**Your objective**:
Among the lines below, list those containing the string "none".

**Input for this task**:
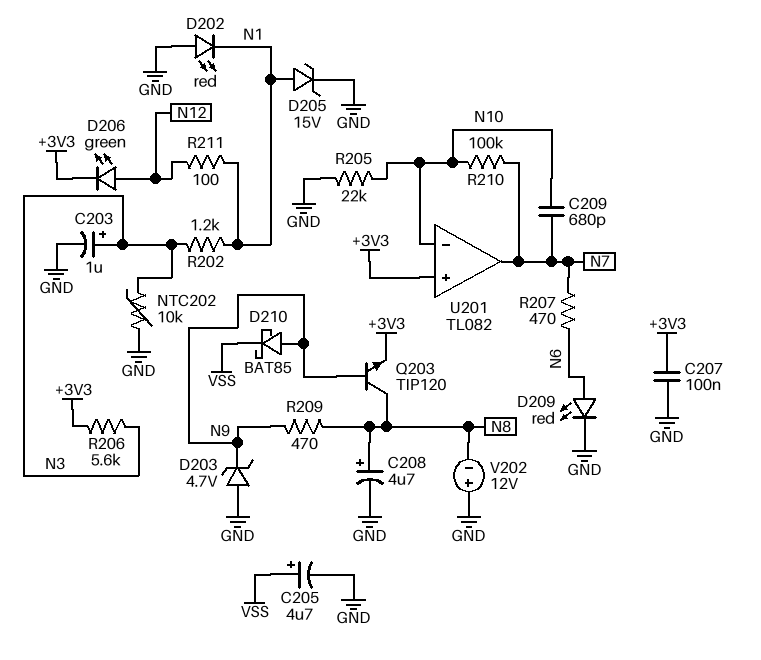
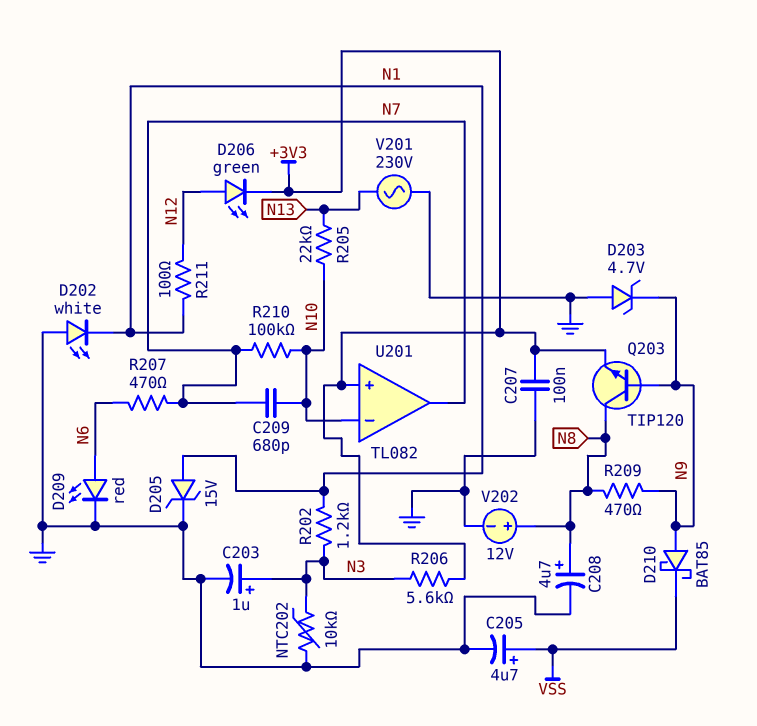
D202: LED red (A GND, K N1) -> LED white (A GND, K N1)
R205: 22k (GND, N10) -> 22k (N10, N13)
V201: none -> AC 230V (GND, N13)
V202: 12V (plus GND, minus N8) -> 12V (plus N8, minus GND)

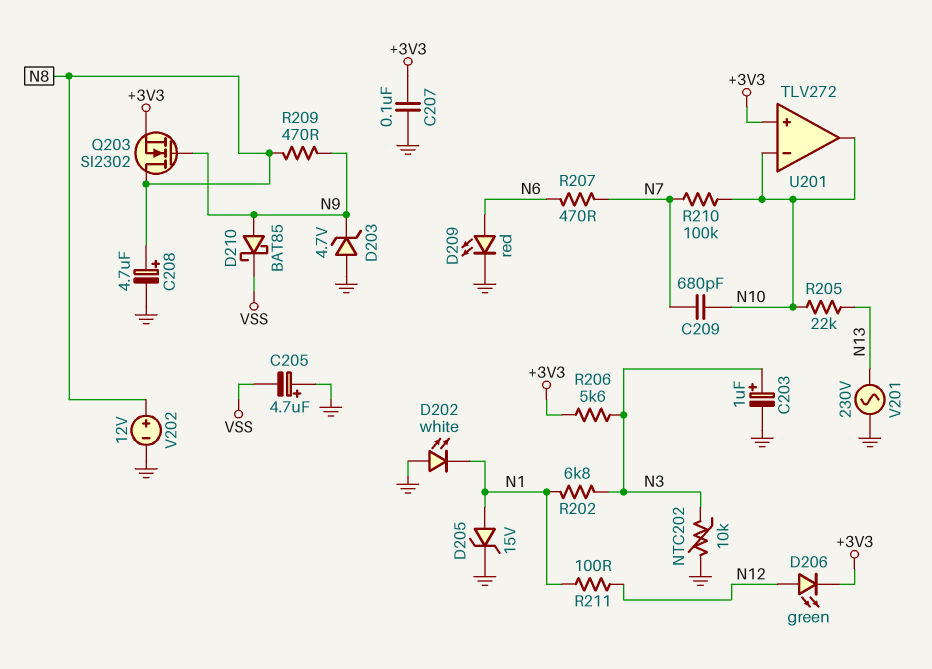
C205: 4.7uF (plus VSS, minus GND) -> 4.7uF (plus GND, minus VSS)
Q203: NPN TIP120 (B N9, C N8, E +3V3) -> NMOS SI2302 (G N9, D N8, S +3V3)
R202: 1.2k (N1, N3) -> 6.8k (N1, N3)
U201: TL082 -> TLV272
U201 pin out: N7 -> N10

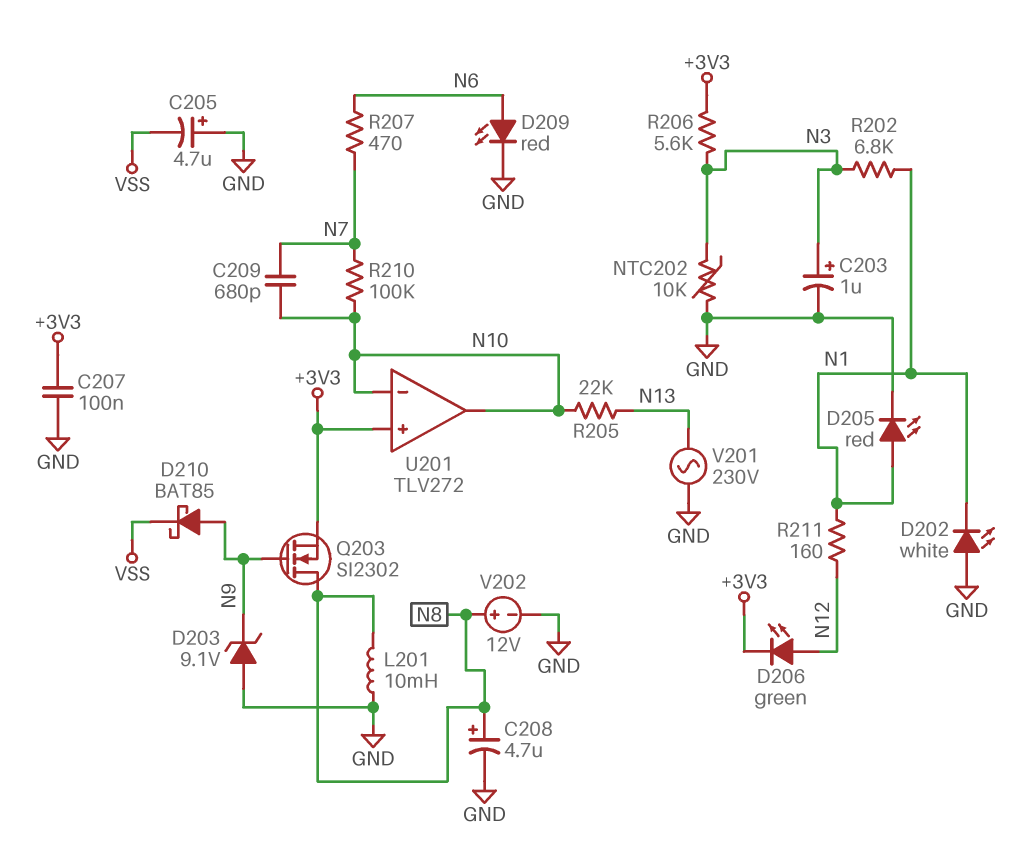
D203: zener 4.7V (A GND, K N9) -> zener 9.1V (A GND, K N9)
D205: zener 15V (A N1, K GND) -> LED red (A N1, K GND)
L201: none -> 10mH (GND, N8)
R209: 470 (N8, N9) -> none
R211: 100 (N1, N12) -> 160 (N1, N12)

**Exercise result**:
V201: none -> AC 230V (GND, N13)
L201: none -> 10mH (GND, N8)
R209: 470 (N8, N9) -> none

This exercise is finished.